▶ EXERCISE INSTRUCTIONS
Every entry must be given again exactly. Include no pictures.
*** DATA SUPPLIED
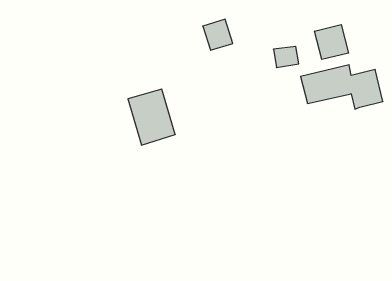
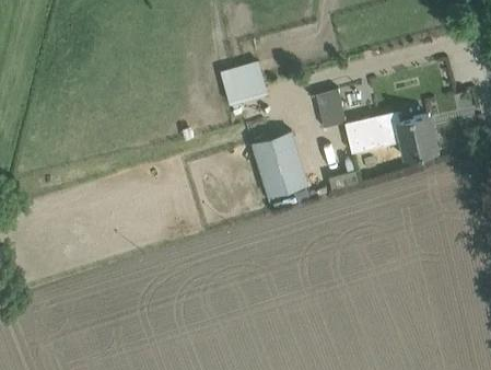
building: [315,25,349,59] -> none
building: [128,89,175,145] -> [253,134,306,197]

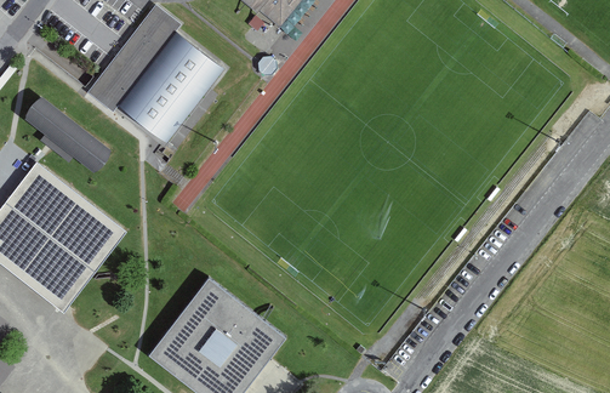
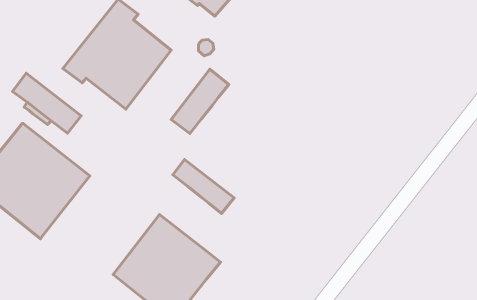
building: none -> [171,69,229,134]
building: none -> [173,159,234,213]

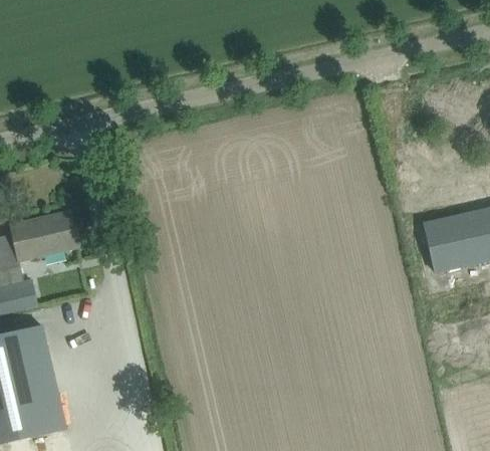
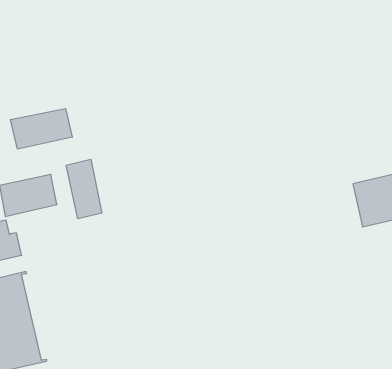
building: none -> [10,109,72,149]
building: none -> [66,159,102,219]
******
▶ REPLY
building: [315,25,349,59] -> none
building: [128,89,175,145] -> [253,134,306,197]

building: none -> [171,69,229,134]
building: none -> [173,159,234,213]

building: none -> [10,109,72,149]
building: none -> [66,159,102,219]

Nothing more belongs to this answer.